--- Supplied records Enclosed Below ---
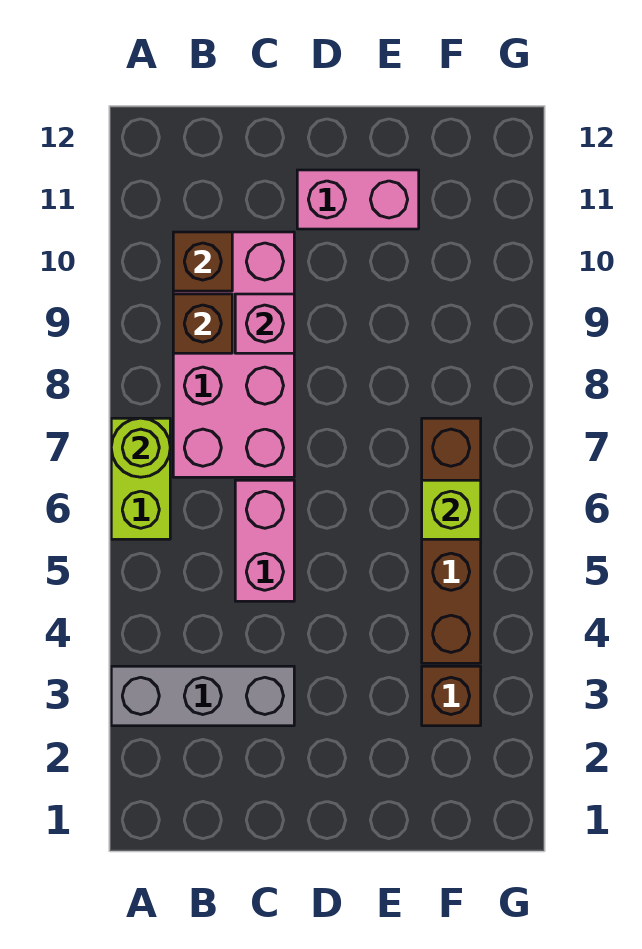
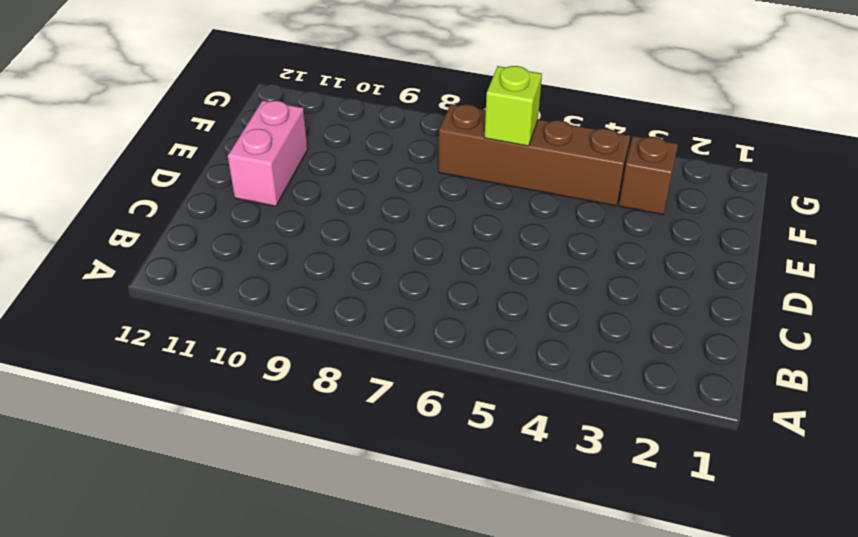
none -> grey brick A3:C3 level 1
none -> lime brick A6:A7 level 1
none -> pink brick B7:C10 level 1

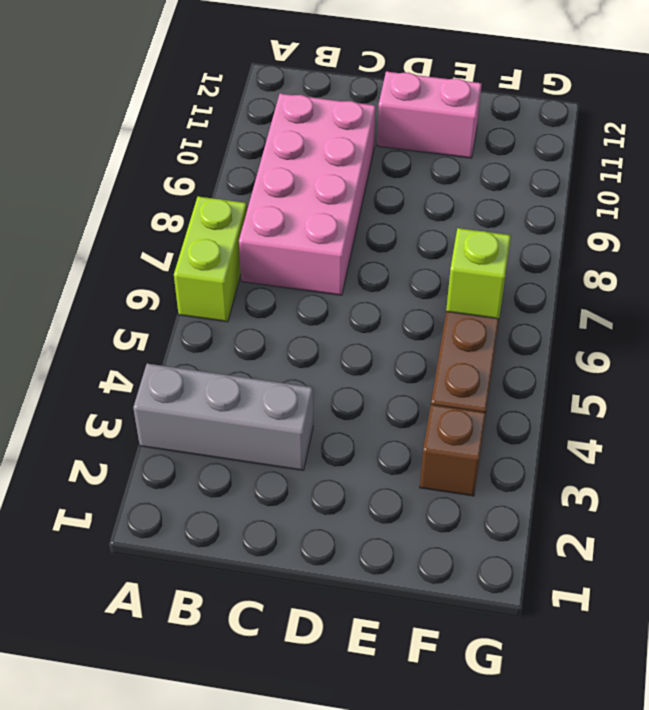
none -> pink brick C5:C6 level 1
none -> lime round brick A7 level 2
none -> brown brick B9 level 2

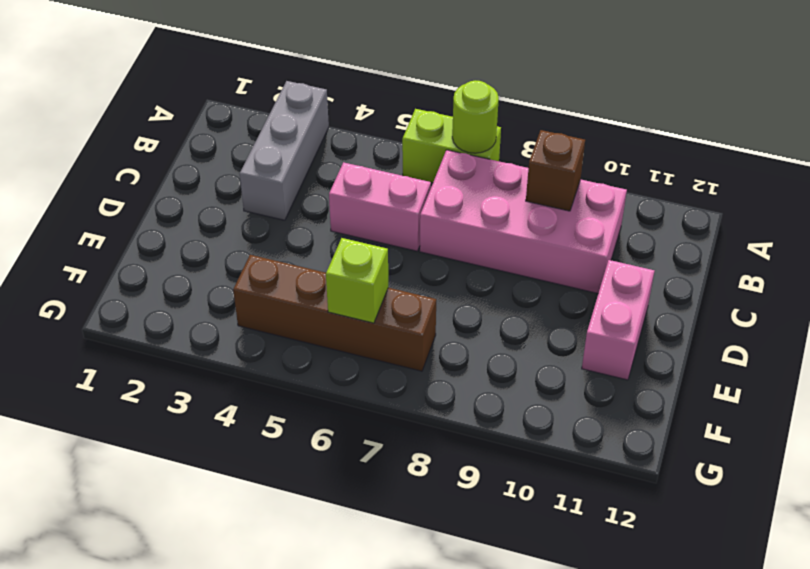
none -> brown brick F3 level 1
none -> brown brick B10 level 2
none -> pink brick C9 level 2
--- End of Enclosed Supplied records ---
* Problem description *
Restate word for word each line from the one containing "none -> pink brick B7:C10 level 1" through the end of the material, pictures excluded.

* Result of the exercise *
none -> pink brick B7:C10 level 1

none -> pink brick C5:C6 level 1
none -> lime round brick A7 level 2
none -> brown brick B9 level 2

none -> brown brick F3 level 1
none -> brown brick B10 level 2
none -> pink brick C9 level 2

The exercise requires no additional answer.